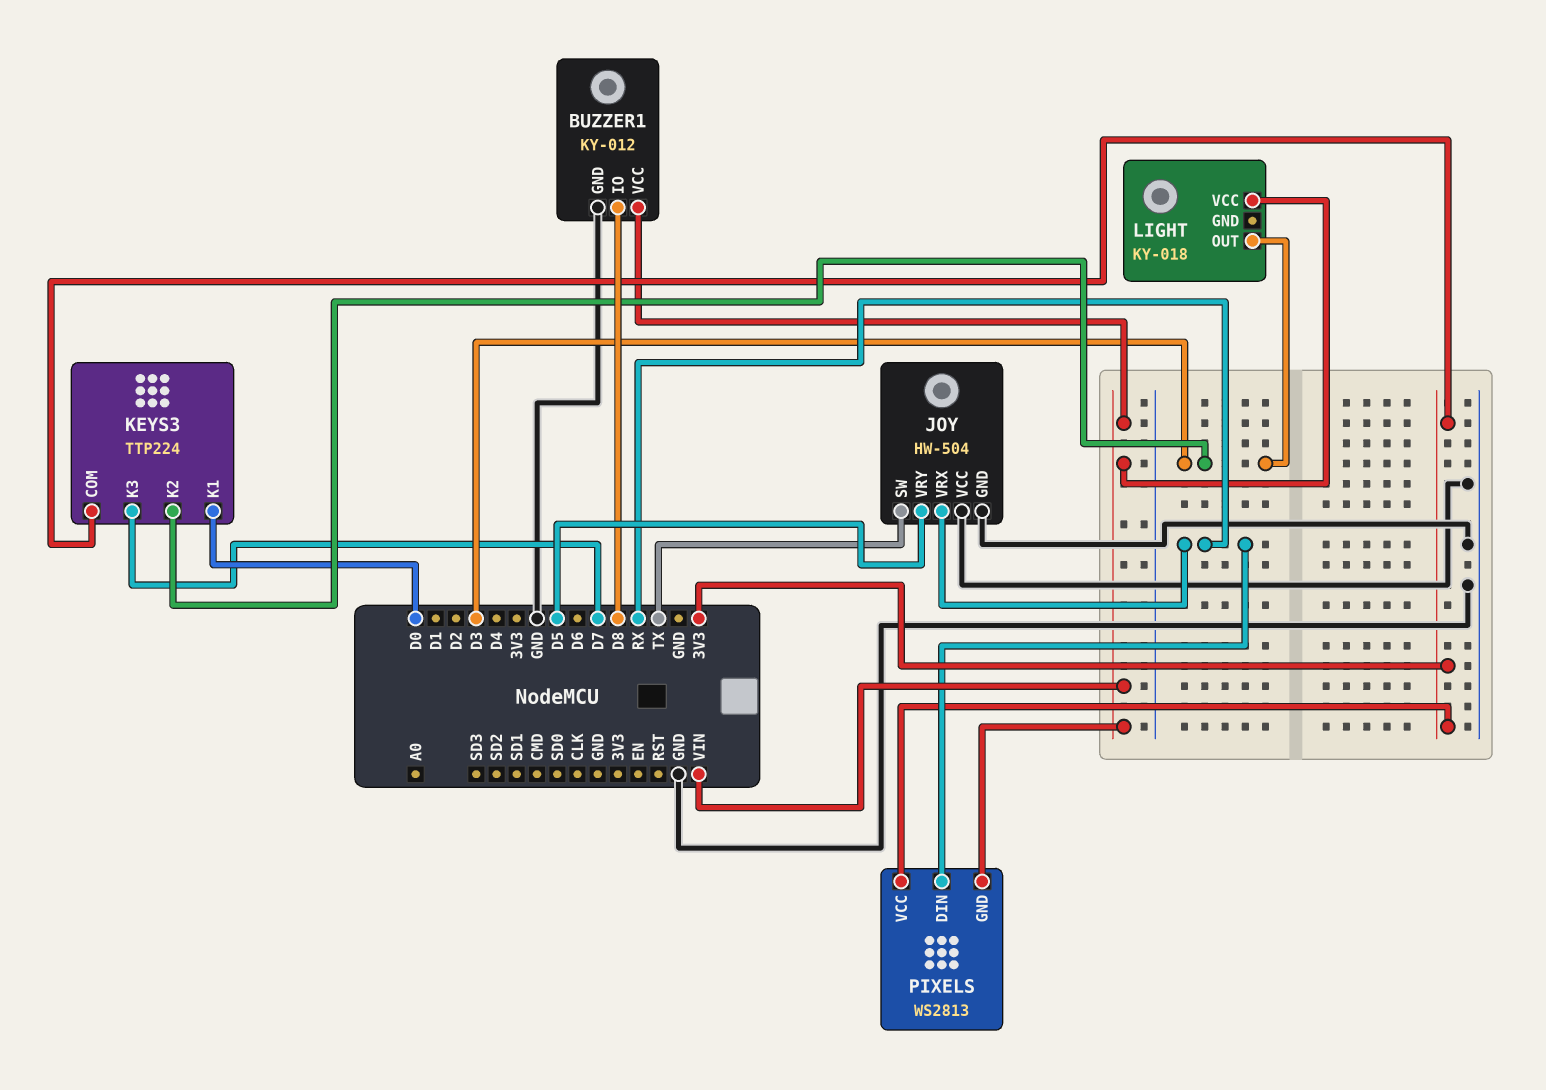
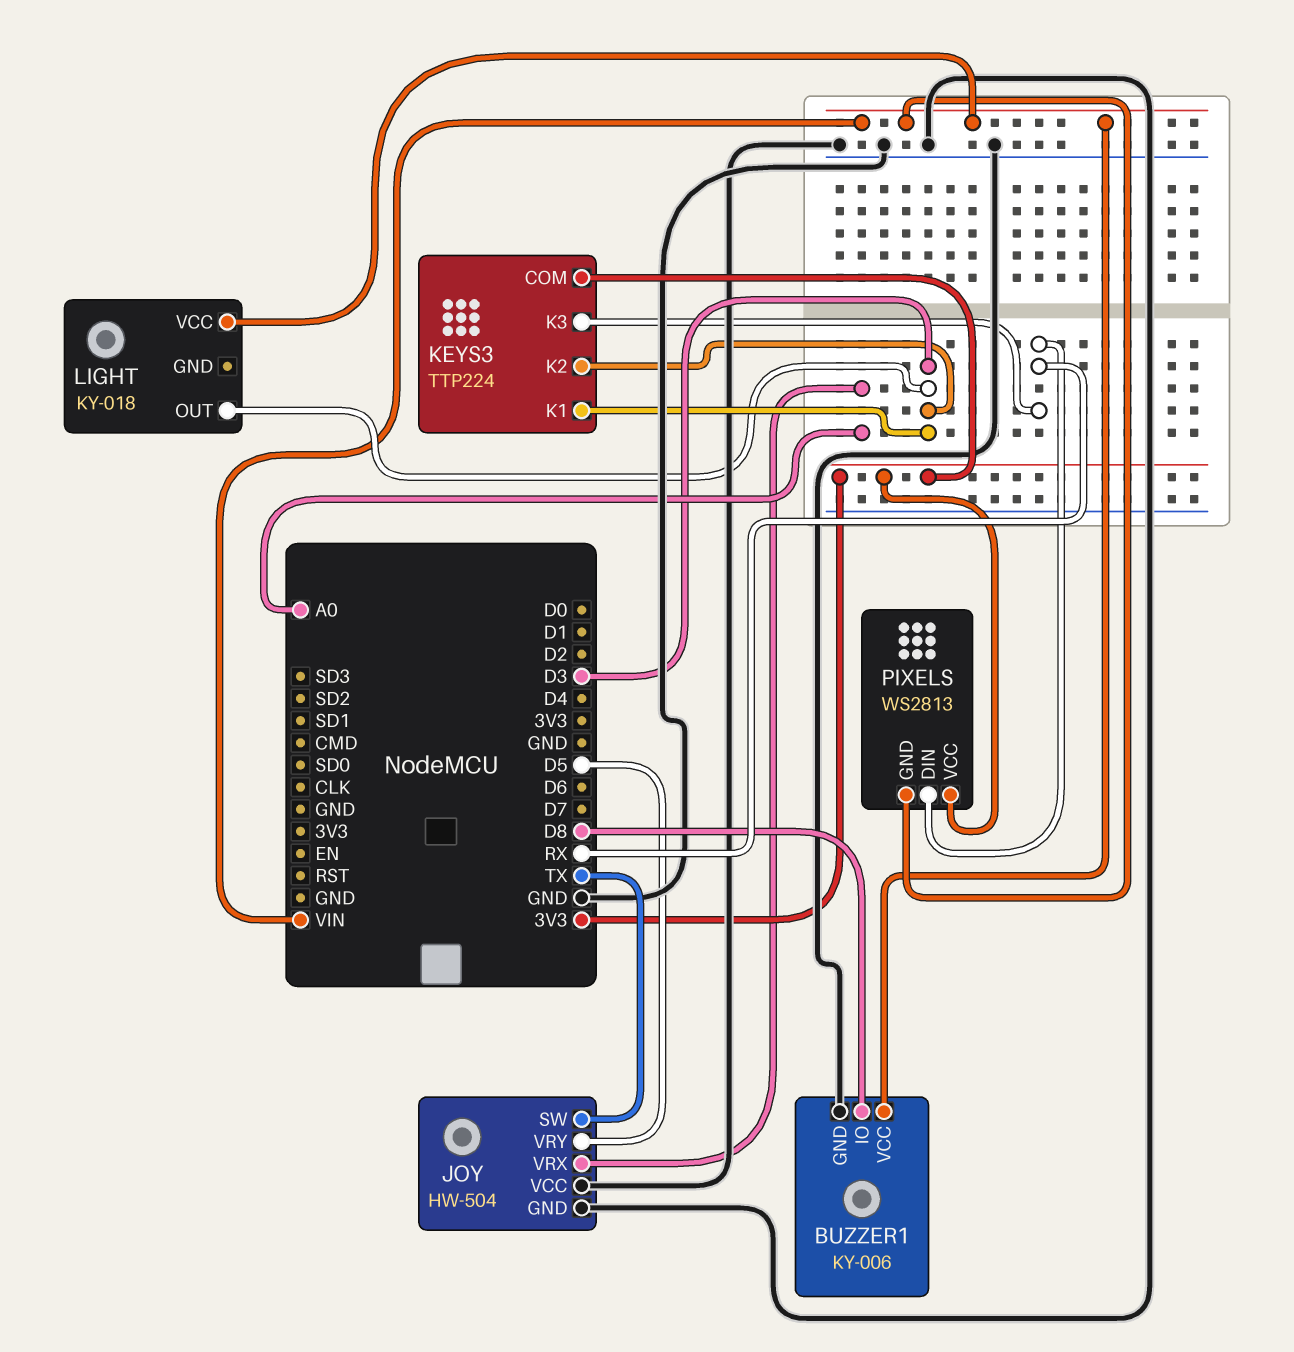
BUZZER1: KY-012 -> KY-006
JOY pin VRX: RX -> A0
KEYS3 pin K1: D0 -> D3
KEYS3 pin K3: D7 -> RX

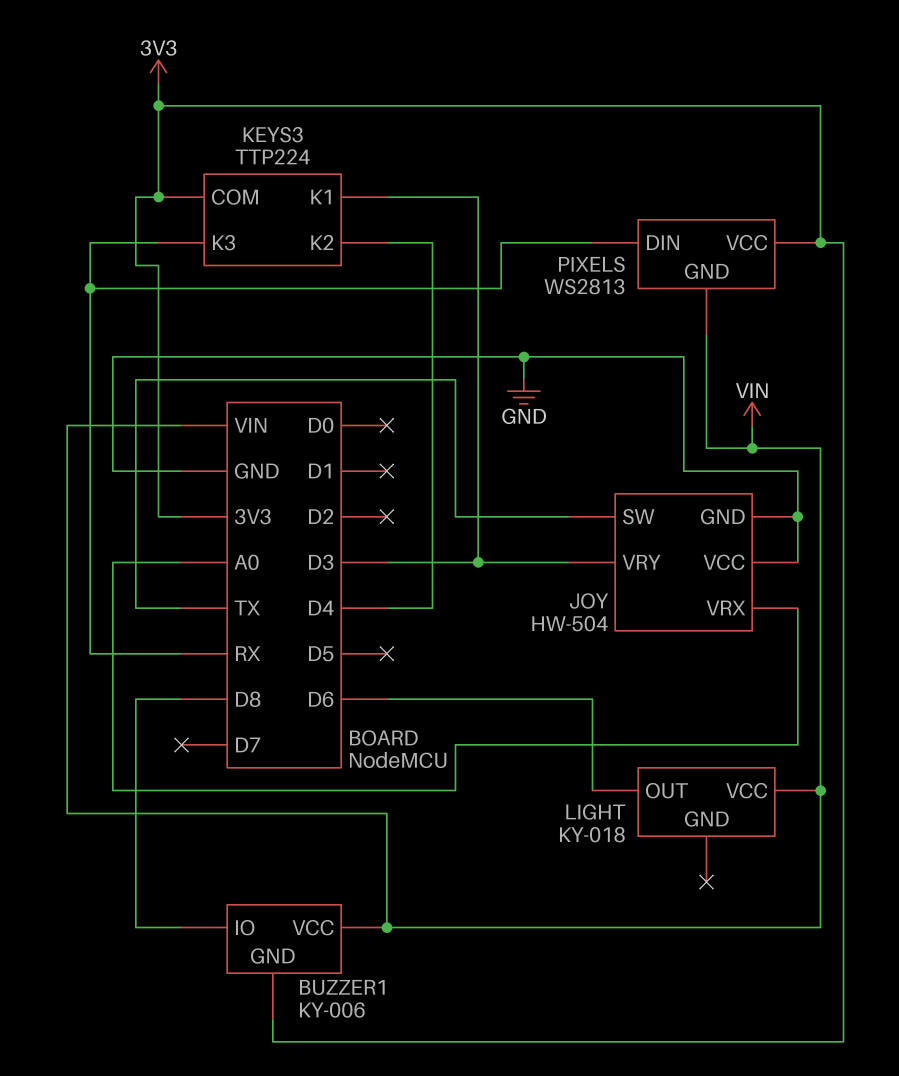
BUZZER1 pin GND: GND -> 3V3
JOY pin VRY: D5 -> D3
KEYS3 pin K2: D3 -> D4
LIGHT pin OUT: D3 -> D6

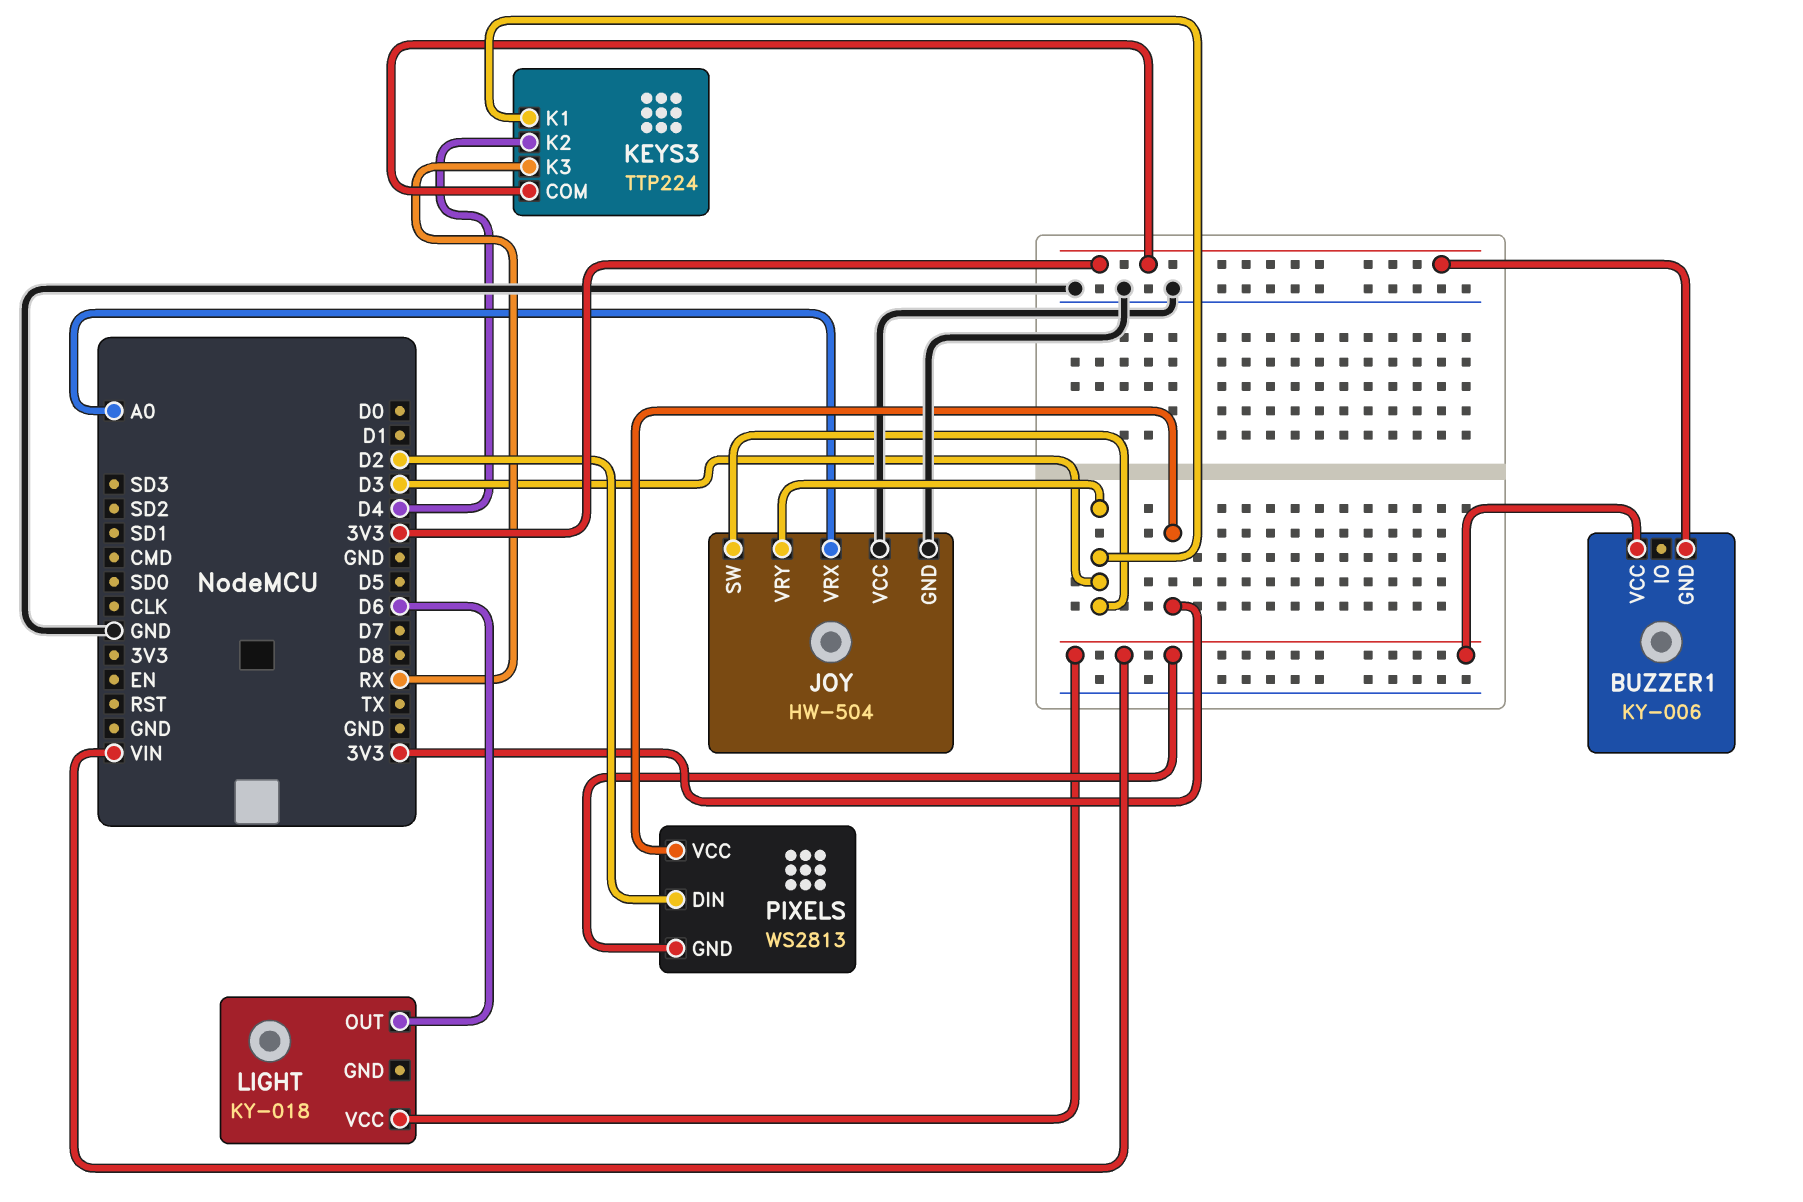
BUZZER1 pin IO: D8 -> none
JOY pin SW: TX -> D3
PIXELS pin DIN: RX -> D2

(Task) Every record above should be written out again exactly; the pictures stay out of the copy.

(Expected answer)
BUZZER1: KY-012 -> KY-006
JOY pin VRX: RX -> A0
KEYS3 pin K1: D0 -> D3
KEYS3 pin K3: D7 -> RX

BUZZER1 pin GND: GND -> 3V3
JOY pin VRY: D5 -> D3
KEYS3 pin K2: D3 -> D4
LIGHT pin OUT: D3 -> D6

BUZZER1 pin IO: D8 -> none
JOY pin SW: TX -> D3
PIXELS pin DIN: RX -> D2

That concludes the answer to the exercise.